▶ Problem requirements
Lines to return, exactly: from the line with "yellow semicircle: (356, 311)" to the line with "red square: (549, 58) -> (645, 68), size x1.4" in the entries below, both included.

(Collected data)
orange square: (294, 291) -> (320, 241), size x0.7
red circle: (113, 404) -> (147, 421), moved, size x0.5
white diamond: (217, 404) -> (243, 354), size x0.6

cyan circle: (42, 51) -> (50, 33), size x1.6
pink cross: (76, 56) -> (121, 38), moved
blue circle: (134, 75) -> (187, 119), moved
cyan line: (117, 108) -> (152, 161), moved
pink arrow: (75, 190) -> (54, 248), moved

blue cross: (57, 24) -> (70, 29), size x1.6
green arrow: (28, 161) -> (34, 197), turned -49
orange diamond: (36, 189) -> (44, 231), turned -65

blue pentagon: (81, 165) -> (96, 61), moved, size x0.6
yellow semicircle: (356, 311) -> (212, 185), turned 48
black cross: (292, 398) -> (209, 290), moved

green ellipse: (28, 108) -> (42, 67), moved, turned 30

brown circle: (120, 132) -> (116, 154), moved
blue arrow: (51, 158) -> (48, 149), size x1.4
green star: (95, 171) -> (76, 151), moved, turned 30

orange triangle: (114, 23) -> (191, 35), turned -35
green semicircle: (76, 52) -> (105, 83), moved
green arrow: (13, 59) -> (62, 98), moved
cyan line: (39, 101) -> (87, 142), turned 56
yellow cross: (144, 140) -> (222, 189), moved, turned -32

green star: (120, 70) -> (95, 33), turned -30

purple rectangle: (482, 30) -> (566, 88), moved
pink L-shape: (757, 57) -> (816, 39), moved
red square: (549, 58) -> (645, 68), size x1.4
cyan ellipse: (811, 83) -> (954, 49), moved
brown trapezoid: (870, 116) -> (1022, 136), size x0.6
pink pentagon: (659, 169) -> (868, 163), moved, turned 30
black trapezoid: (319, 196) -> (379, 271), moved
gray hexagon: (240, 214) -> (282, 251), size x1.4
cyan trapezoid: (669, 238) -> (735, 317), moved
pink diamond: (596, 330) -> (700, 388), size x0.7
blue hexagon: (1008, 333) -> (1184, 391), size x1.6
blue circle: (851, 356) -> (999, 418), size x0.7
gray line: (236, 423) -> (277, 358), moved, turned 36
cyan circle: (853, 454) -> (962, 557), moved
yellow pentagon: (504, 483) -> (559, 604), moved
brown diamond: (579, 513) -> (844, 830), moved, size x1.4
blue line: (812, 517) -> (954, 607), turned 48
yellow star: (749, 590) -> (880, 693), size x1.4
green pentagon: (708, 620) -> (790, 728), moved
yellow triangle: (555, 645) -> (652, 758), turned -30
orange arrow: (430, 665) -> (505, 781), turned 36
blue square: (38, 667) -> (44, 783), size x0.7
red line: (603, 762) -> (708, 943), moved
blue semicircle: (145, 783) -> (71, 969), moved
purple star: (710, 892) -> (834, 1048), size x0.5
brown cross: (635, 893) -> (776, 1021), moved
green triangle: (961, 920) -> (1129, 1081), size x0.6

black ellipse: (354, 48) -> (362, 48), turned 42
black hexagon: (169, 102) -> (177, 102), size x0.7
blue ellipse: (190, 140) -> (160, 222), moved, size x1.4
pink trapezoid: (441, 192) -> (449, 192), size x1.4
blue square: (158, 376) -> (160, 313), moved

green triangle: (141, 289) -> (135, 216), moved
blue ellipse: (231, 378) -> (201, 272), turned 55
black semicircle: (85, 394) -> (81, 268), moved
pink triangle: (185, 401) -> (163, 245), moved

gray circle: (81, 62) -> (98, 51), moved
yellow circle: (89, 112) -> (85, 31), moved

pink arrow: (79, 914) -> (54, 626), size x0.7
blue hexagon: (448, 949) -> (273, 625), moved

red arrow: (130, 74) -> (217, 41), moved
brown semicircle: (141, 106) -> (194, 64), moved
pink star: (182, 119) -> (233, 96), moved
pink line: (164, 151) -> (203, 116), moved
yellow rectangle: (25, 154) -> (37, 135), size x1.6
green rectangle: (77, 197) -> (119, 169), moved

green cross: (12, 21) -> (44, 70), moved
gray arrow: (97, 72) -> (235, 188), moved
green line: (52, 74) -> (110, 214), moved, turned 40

▶ Solution to this task
yellow semicircle: (356, 311) -> (212, 185), turned 48
black cross: (292, 398) -> (209, 290), moved

green ellipse: (28, 108) -> (42, 67), moved, turned 30

brown circle: (120, 132) -> (116, 154), moved
blue arrow: (51, 158) -> (48, 149), size x1.4
green star: (95, 171) -> (76, 151), moved, turned 30

orange triangle: (114, 23) -> (191, 35), turned -35
green semicircle: (76, 52) -> (105, 83), moved
green arrow: (13, 59) -> (62, 98), moved
cyan line: (39, 101) -> (87, 142), turned 56
yellow cross: (144, 140) -> (222, 189), moved, turned -32

green star: (120, 70) -> (95, 33), turned -30

purple rectangle: (482, 30) -> (566, 88), moved
pink L-shape: (757, 57) -> (816, 39), moved
red square: (549, 58) -> (645, 68), size x1.4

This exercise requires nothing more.